→ **What is expected**
The entries that follow include a run beginning at the line with "R112: 82k (N6, N15) -> 82k (GND, N15)" and ending at the line with "SW101: none -> switch (GND, N3)"; restate that run word for word and leave the rest out.

→ **Input for this task**
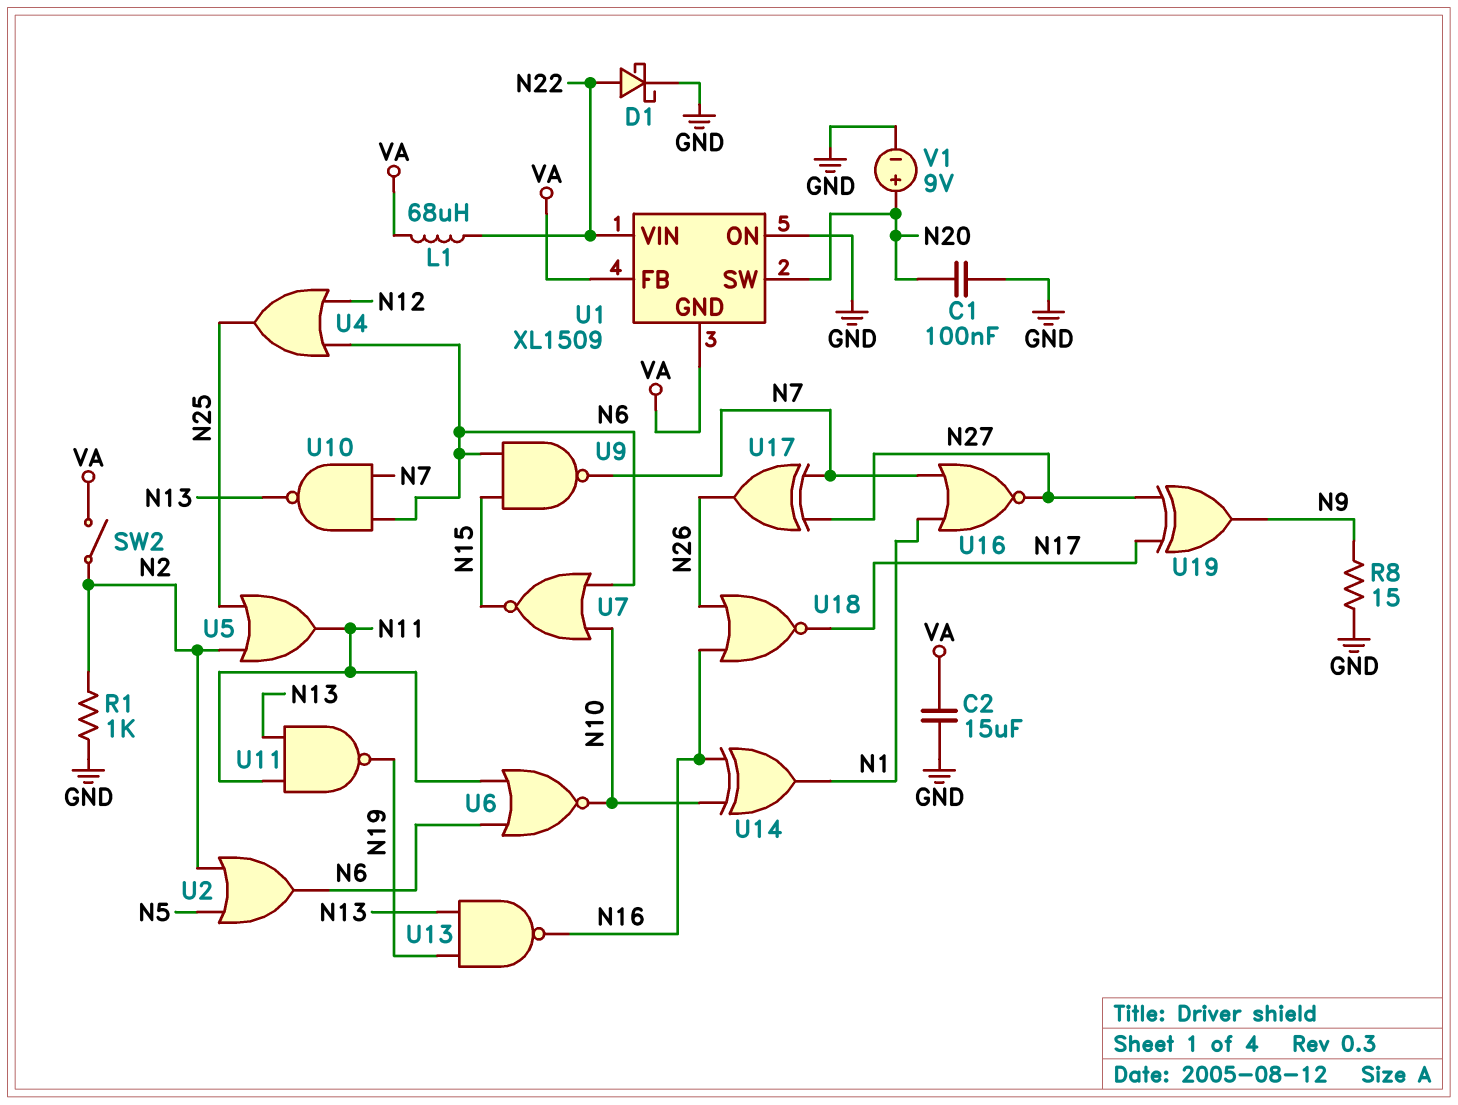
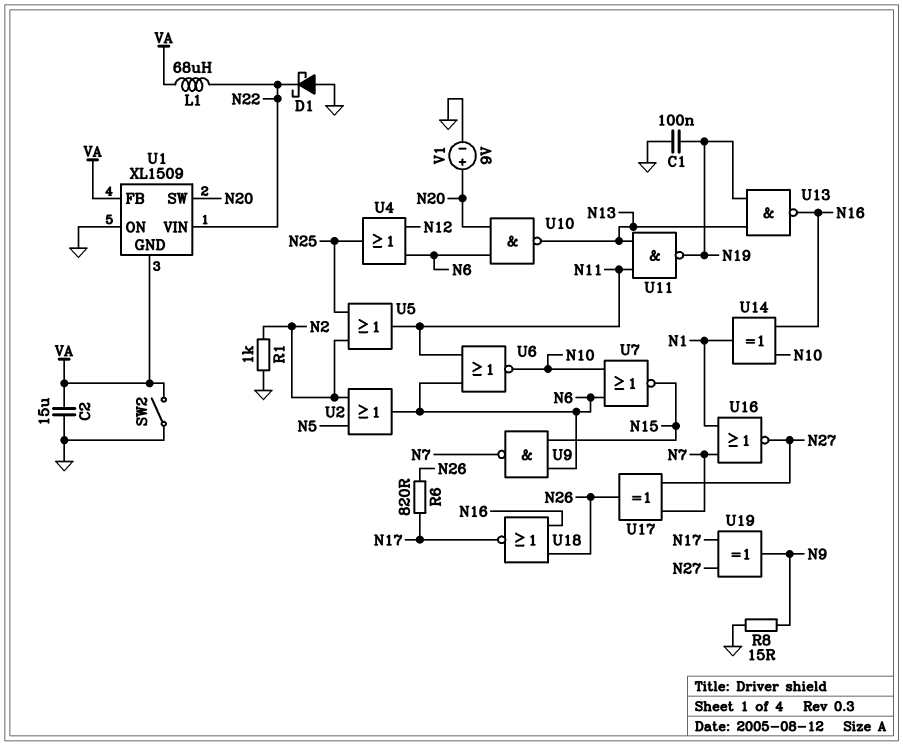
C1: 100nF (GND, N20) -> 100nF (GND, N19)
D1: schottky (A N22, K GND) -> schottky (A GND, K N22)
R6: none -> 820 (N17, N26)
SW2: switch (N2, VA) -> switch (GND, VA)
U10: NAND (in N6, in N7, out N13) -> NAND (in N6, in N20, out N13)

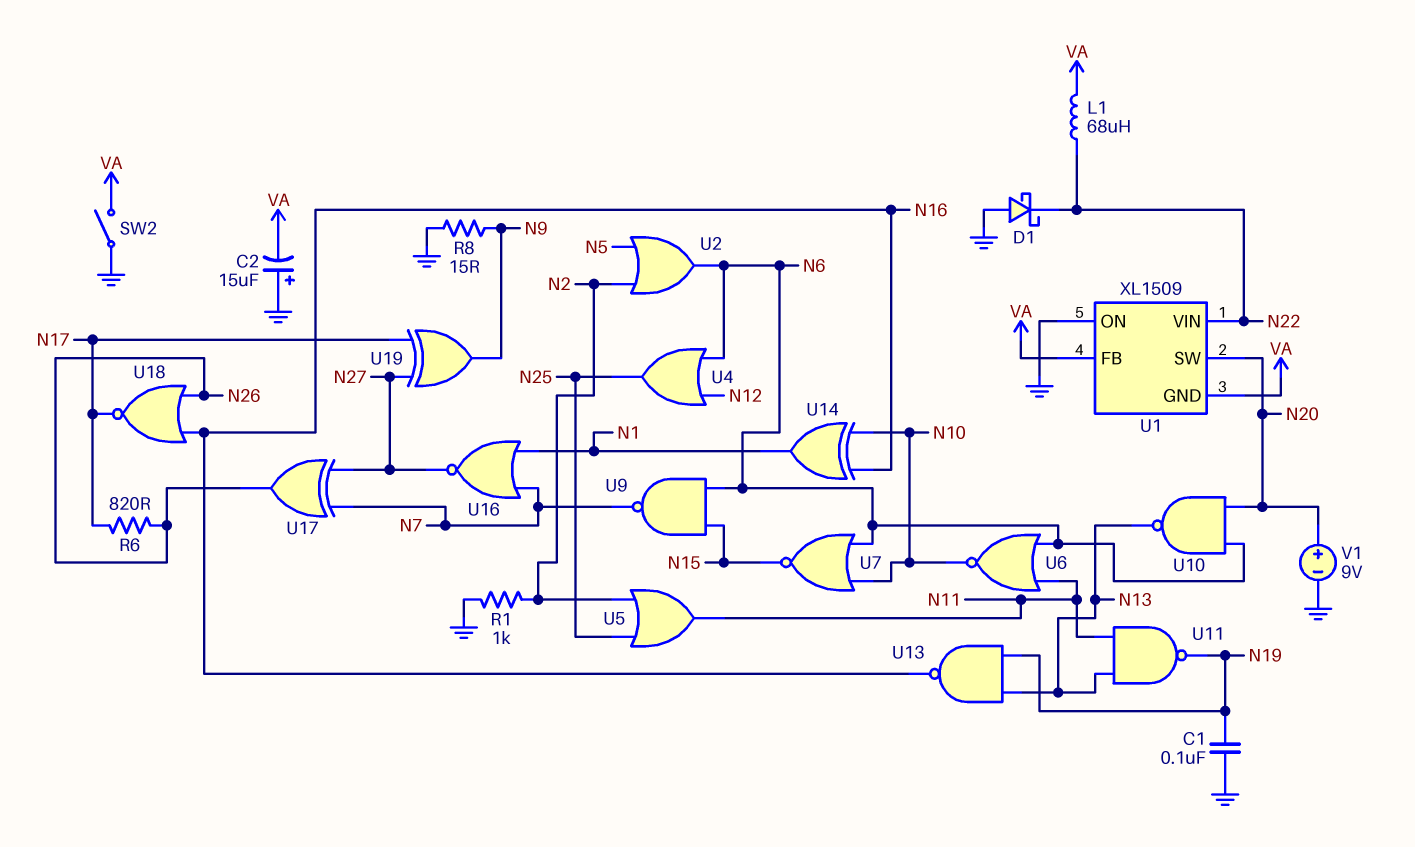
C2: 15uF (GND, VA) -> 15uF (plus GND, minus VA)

==

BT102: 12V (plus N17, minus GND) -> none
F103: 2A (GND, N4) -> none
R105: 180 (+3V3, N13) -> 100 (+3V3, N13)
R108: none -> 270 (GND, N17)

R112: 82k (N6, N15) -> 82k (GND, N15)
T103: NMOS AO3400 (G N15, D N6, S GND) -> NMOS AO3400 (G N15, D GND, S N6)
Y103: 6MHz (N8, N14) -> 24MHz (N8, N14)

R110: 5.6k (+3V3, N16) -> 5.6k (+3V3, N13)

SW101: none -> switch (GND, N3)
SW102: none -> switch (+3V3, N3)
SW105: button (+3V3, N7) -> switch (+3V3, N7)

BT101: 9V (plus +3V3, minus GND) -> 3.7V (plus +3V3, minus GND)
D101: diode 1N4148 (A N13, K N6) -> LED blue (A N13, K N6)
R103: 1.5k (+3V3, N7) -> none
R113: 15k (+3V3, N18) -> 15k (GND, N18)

→ **Solution to this problem**
R112: 82k (N6, N15) -> 82k (GND, N15)
T103: NMOS AO3400 (G N15, D N6, S GND) -> NMOS AO3400 (G N15, D GND, S N6)
Y103: 6MHz (N8, N14) -> 24MHz (N8, N14)

R110: 5.6k (+3V3, N16) -> 5.6k (+3V3, N13)

SW101: none -> switch (GND, N3)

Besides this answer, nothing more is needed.